• WORK ORDER
Only what runs from the line with "TOF pin XSHUT: RX -> D3" to the final line of the records below should be given again, word for word.

• INPUT DATA

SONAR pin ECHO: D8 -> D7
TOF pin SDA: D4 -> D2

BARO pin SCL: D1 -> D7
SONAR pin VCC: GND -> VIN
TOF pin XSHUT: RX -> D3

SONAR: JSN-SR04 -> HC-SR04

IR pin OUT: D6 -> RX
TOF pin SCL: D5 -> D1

• ANSWER SPACE
TOF pin XSHUT: RX -> D3

SONAR: JSN-SR04 -> HC-SR04

IR pin OUT: D6 -> RX
TOF pin SCL: D5 -> D1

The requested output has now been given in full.